→ **TASK REQUIREMENTS**
Take every line in the entries that includes the word "NAND" and copy it.
___ EXERCISE MATERIAL
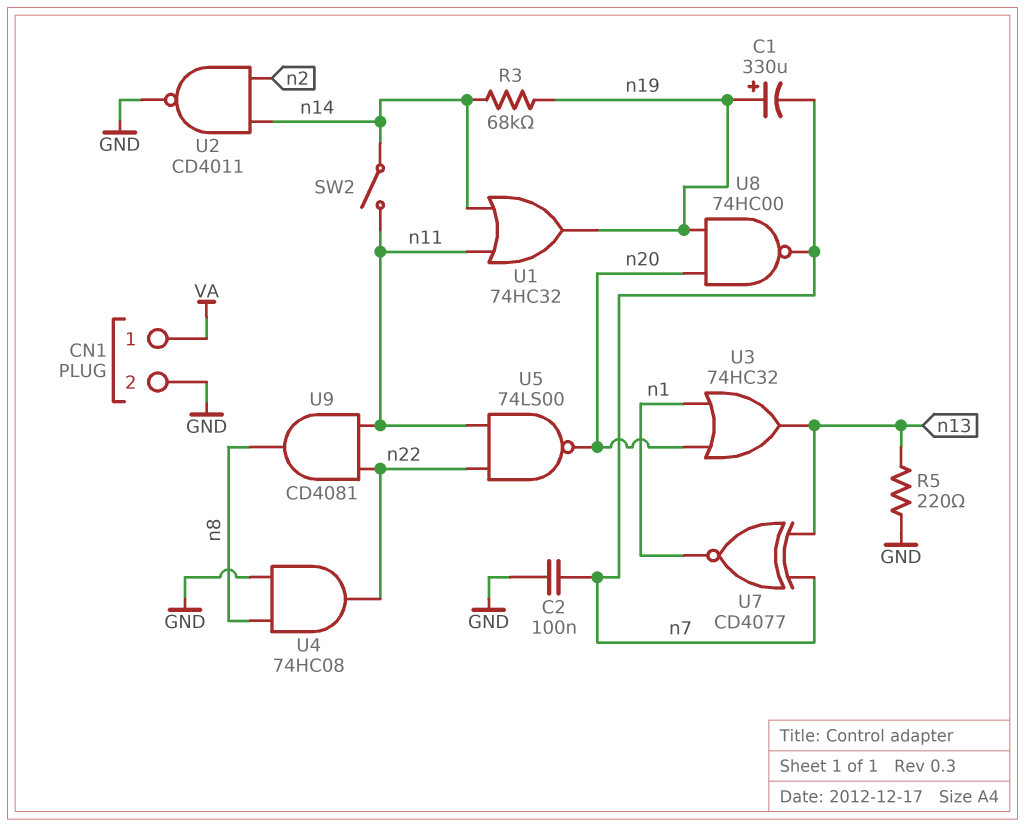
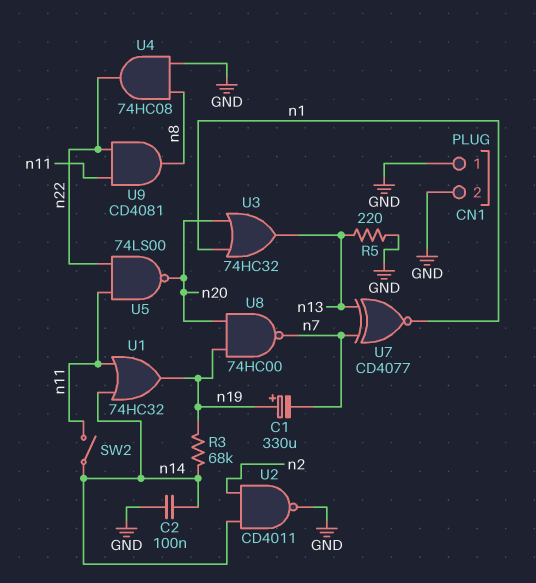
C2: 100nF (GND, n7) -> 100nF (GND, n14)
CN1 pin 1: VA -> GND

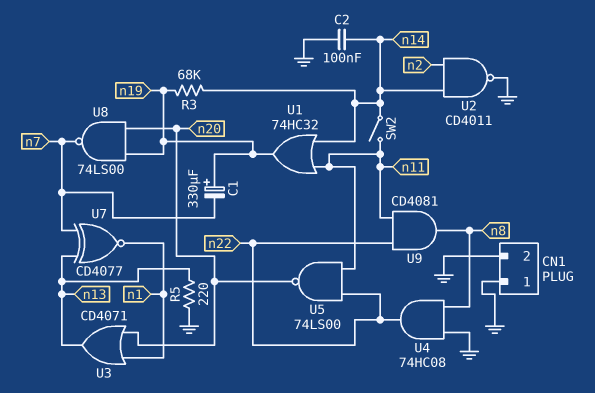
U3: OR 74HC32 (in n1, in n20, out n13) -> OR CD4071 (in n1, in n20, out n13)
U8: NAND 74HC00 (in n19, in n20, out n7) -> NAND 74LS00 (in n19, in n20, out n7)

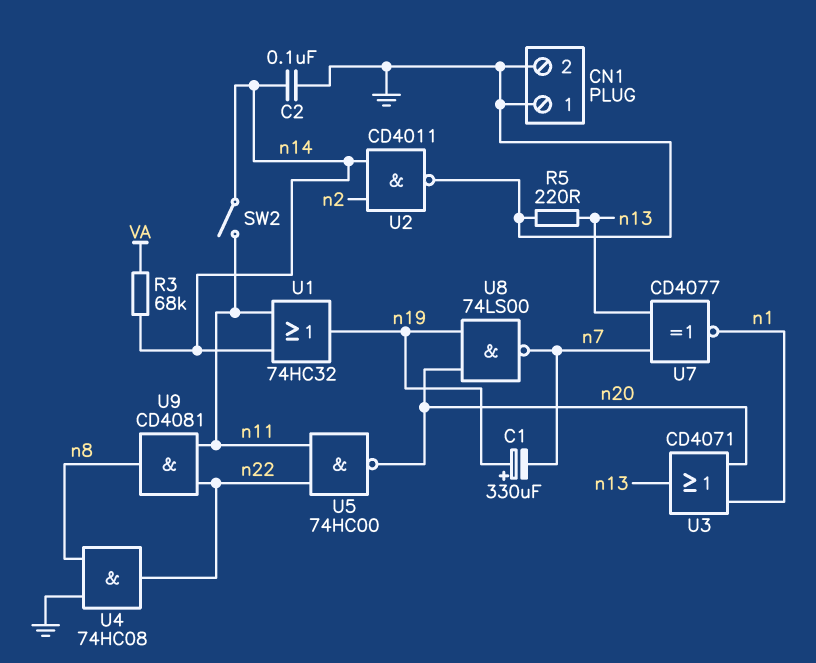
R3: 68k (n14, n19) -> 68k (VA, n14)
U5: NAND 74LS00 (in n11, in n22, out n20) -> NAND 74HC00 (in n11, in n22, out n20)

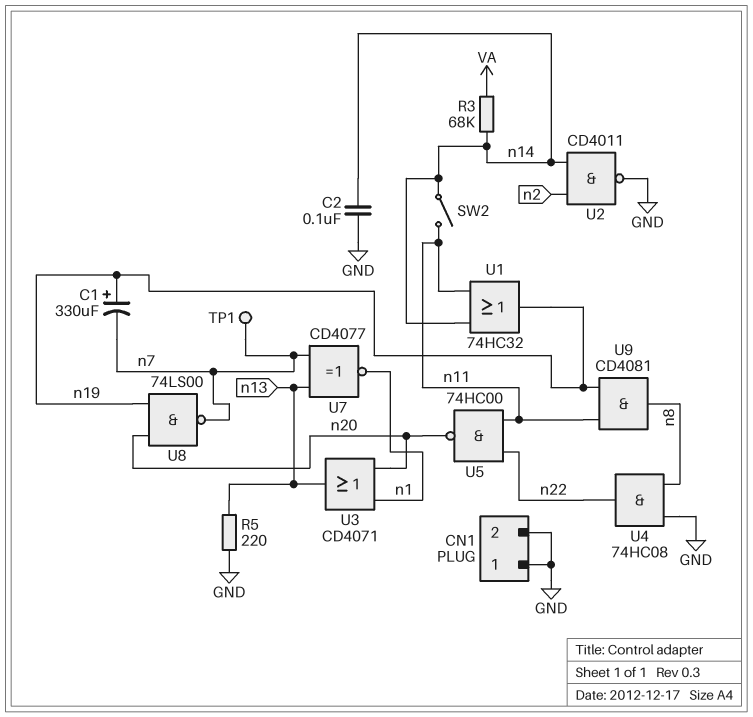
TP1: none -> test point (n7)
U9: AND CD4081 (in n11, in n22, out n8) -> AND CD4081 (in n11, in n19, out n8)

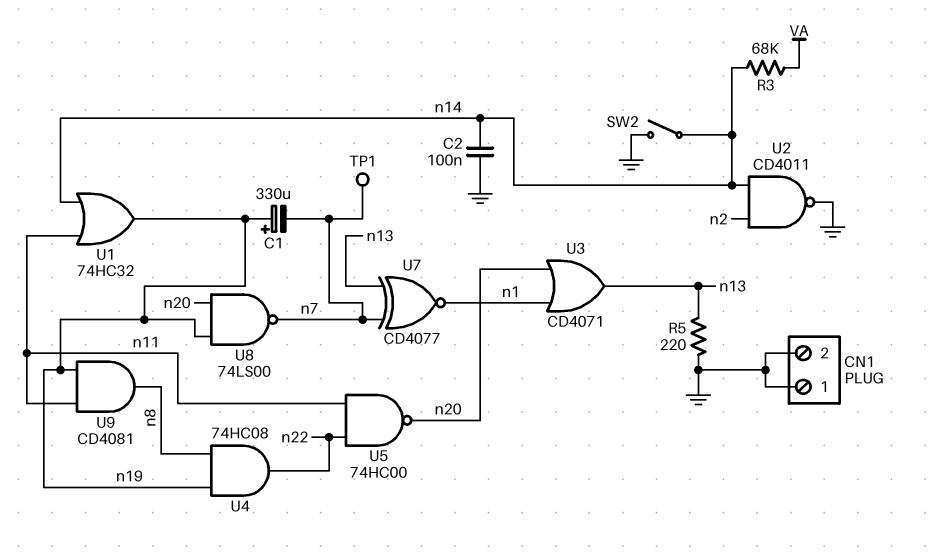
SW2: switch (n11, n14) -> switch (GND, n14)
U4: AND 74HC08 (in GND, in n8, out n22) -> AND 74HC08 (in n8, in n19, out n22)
______
→ **RESPONSE TO THIS TASK**
U8: NAND 74HC00 (in n19, in n20, out n7) -> NAND 74LS00 (in n19, in n20, out n7)
U5: NAND 74LS00 (in n11, in n22, out n20) -> NAND 74HC00 (in n11, in n22, out n20)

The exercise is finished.